» **WORK INSTRUCTIONS**: The required result is every line of the records that includes "right".

» **SUPPLIED INFORMATION**:

::::::::

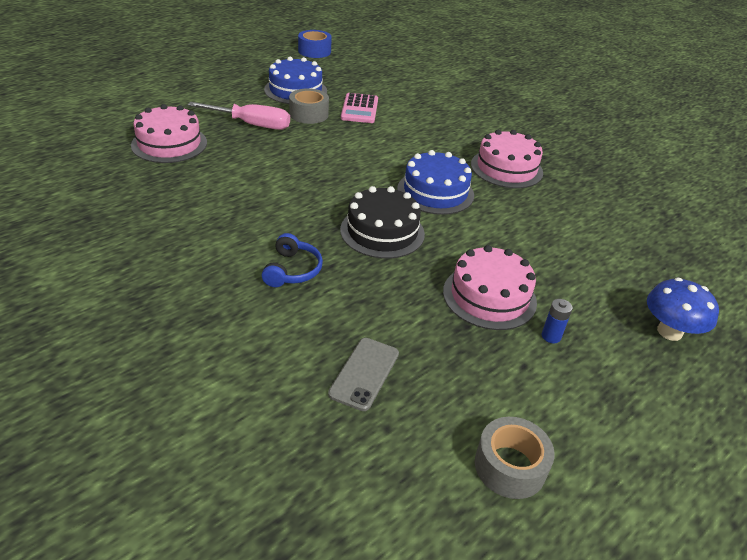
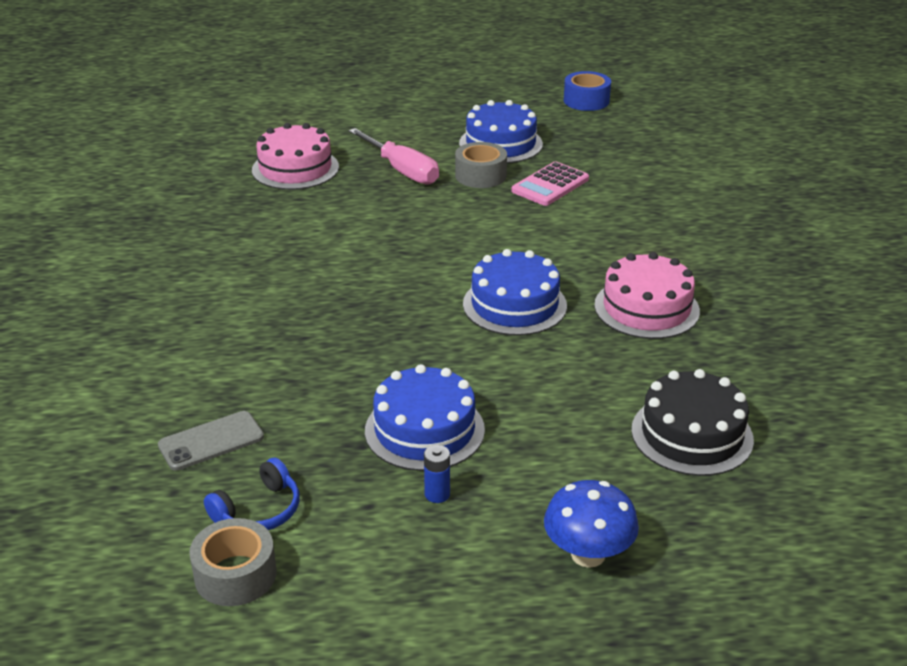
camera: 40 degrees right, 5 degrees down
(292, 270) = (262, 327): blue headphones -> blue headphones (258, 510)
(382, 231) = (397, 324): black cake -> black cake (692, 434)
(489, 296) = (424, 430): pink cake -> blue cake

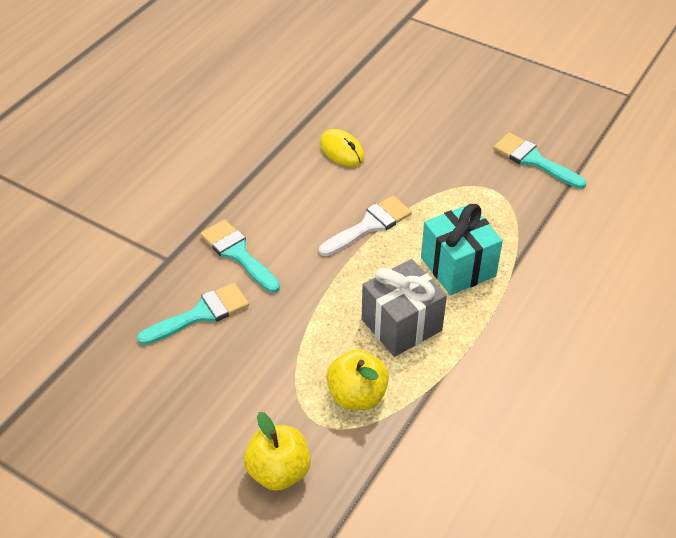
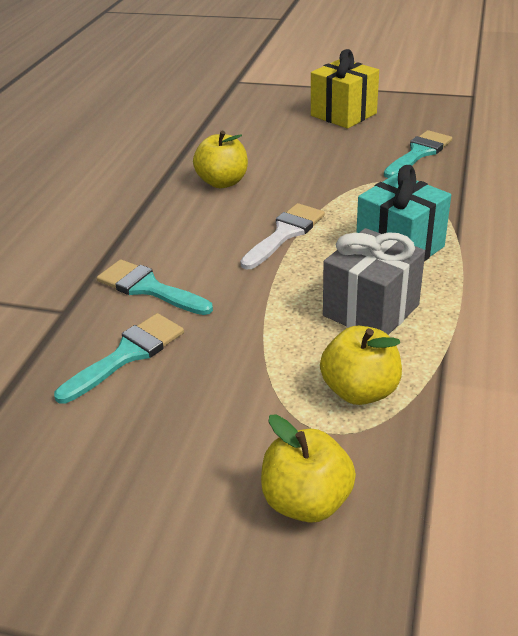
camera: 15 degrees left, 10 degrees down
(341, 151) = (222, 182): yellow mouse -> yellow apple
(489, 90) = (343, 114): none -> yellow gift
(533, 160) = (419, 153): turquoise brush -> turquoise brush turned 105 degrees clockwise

::::::::

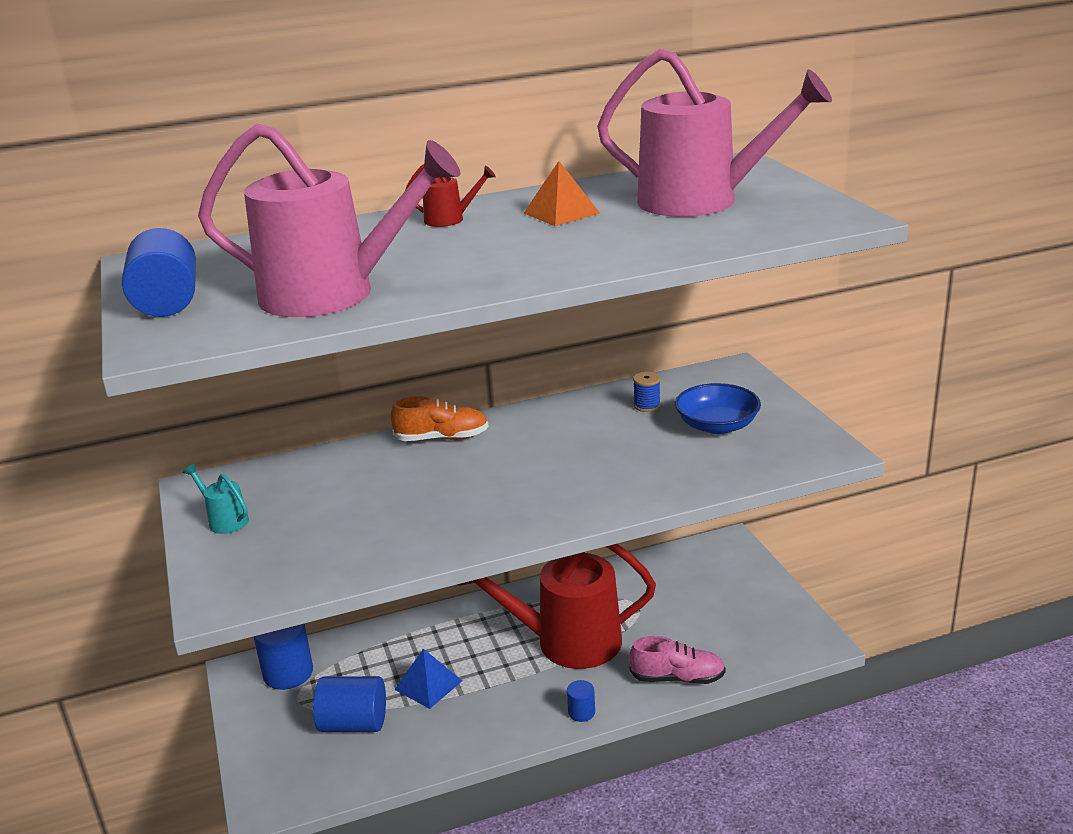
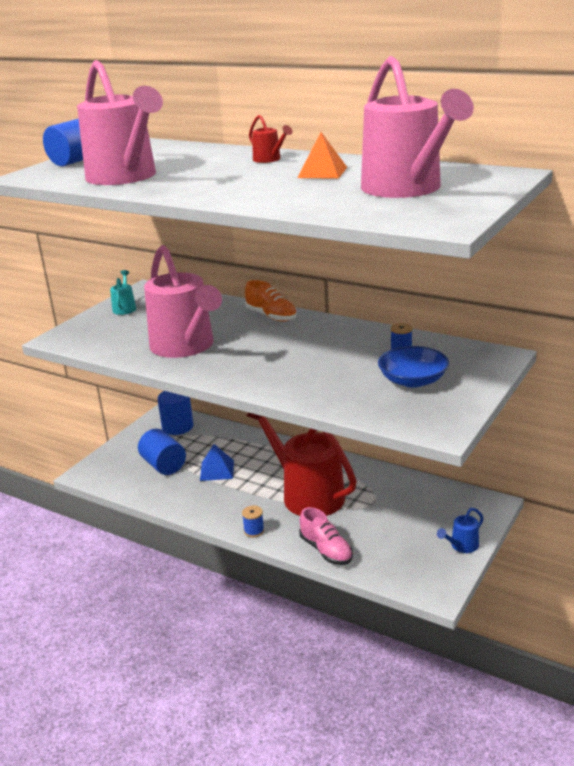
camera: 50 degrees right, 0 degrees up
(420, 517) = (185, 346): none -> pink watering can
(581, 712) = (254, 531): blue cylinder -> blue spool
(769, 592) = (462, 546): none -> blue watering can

::::::::

» **WRITTEN RESPONSE**:
camera: 40 degrees right, 5 degrees down
camera: 50 degrees right, 0 degrees up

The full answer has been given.